▶ _Stored items_:

====================

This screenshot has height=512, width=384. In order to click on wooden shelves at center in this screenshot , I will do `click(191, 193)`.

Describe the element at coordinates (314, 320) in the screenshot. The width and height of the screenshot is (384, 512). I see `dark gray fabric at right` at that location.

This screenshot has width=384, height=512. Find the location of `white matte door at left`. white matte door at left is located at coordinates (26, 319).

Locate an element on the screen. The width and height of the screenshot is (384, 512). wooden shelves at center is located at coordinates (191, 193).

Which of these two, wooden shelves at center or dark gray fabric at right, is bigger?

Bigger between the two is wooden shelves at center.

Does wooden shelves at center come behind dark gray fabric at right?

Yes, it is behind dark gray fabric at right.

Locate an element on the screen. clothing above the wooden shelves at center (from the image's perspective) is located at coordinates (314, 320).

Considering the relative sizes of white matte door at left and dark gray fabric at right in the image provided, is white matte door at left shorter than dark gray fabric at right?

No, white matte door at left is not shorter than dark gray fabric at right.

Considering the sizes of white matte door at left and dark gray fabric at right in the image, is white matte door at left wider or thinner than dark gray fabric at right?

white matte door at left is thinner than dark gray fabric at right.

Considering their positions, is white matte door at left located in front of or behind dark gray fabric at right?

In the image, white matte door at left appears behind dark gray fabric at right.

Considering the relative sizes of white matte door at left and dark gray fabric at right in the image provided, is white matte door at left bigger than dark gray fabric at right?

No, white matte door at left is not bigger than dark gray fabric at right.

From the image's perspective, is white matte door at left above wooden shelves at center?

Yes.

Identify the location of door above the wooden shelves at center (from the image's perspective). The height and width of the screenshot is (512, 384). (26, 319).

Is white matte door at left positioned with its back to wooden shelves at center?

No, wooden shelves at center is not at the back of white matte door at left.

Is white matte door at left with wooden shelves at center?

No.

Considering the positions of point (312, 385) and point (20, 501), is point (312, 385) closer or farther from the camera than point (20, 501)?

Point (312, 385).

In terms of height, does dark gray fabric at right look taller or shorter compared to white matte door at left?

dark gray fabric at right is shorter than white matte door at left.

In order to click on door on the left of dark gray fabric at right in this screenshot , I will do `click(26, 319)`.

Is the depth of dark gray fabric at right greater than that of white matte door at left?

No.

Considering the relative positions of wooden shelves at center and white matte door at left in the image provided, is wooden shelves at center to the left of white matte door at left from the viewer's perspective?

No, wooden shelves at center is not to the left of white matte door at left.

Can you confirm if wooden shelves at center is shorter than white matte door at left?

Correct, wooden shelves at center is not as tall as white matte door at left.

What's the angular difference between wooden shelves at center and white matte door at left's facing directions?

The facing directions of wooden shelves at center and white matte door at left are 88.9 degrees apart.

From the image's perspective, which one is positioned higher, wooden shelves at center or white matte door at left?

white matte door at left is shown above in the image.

====================

▶ _Problem description_: Reproduce every one of the stored items above word for word, keeping them in their original order.

▶ _Answer_:
This screenshot has height=512, width=384. In order to click on wooden shelves at center in this screenshot , I will do `click(191, 193)`.

Describe the element at coordinates (314, 320) in the screenshot. The width and height of the screenshot is (384, 512). I see `dark gray fabric at right` at that location.

This screenshot has width=384, height=512. Find the location of `white matte door at left`. white matte door at left is located at coordinates (26, 319).

Locate an element on the screen. The width and height of the screenshot is (384, 512). wooden shelves at center is located at coordinates (191, 193).

Which of these two, wooden shelves at center or dark gray fabric at right, is bigger?

Bigger between the two is wooden shelves at center.

Does wooden shelves at center come behind dark gray fabric at right?

Yes, it is behind dark gray fabric at right.

Locate an element on the screen. clothing above the wooden shelves at center (from the image's perspective) is located at coordinates (314, 320).

Considering the relative sizes of white matte door at left and dark gray fabric at right in the image provided, is white matte door at left shorter than dark gray fabric at right?

No, white matte door at left is not shorter than dark gray fabric at right.

Considering the sizes of white matte door at left and dark gray fabric at right in the image, is white matte door at left wider or thinner than dark gray fabric at right?

white matte door at left is thinner than dark gray fabric at right.

Considering their positions, is white matte door at left located in front of or behind dark gray fabric at right?

In the image, white matte door at left appears behind dark gray fabric at right.

Considering the relative sizes of white matte door at left and dark gray fabric at right in the image provided, is white matte door at left bigger than dark gray fabric at right?

No, white matte door at left is not bigger than dark gray fabric at right.

From the image's perspective, is white matte door at left above wooden shelves at center?

Yes.

Identify the location of door above the wooden shelves at center (from the image's perspective). The height and width of the screenshot is (512, 384). (26, 319).

Is white matte door at left positioned with its back to wooden shelves at center?

No, wooden shelves at center is not at the back of white matte door at left.

Is white matte door at left with wooden shelves at center?

No.

Considering the positions of point (312, 385) and point (20, 501), is point (312, 385) closer or farther from the camera than point (20, 501)?

Point (312, 385).

In terms of height, does dark gray fabric at right look taller or shorter compared to white matte door at left?

dark gray fabric at right is shorter than white matte door at left.

In order to click on door on the left of dark gray fabric at right in this screenshot , I will do `click(26, 319)`.

Is the depth of dark gray fabric at right greater than that of white matte door at left?

No.

Considering the relative positions of wooden shelves at center and white matte door at left in the image provided, is wooden shelves at center to the left of white matte door at left from the viewer's perspective?

No, wooden shelves at center is not to the left of white matte door at left.

Can you confirm if wooden shelves at center is shorter than white matte door at left?

Correct, wooden shelves at center is not as tall as white matte door at left.

What's the angular difference between wooden shelves at center and white matte door at left's facing directions?

The facing directions of wooden shelves at center and white matte door at left are 88.9 degrees apart.

From the image's perspective, which one is positioned higher, wooden shelves at center or white matte door at left?

white matte door at left is shown above in the image.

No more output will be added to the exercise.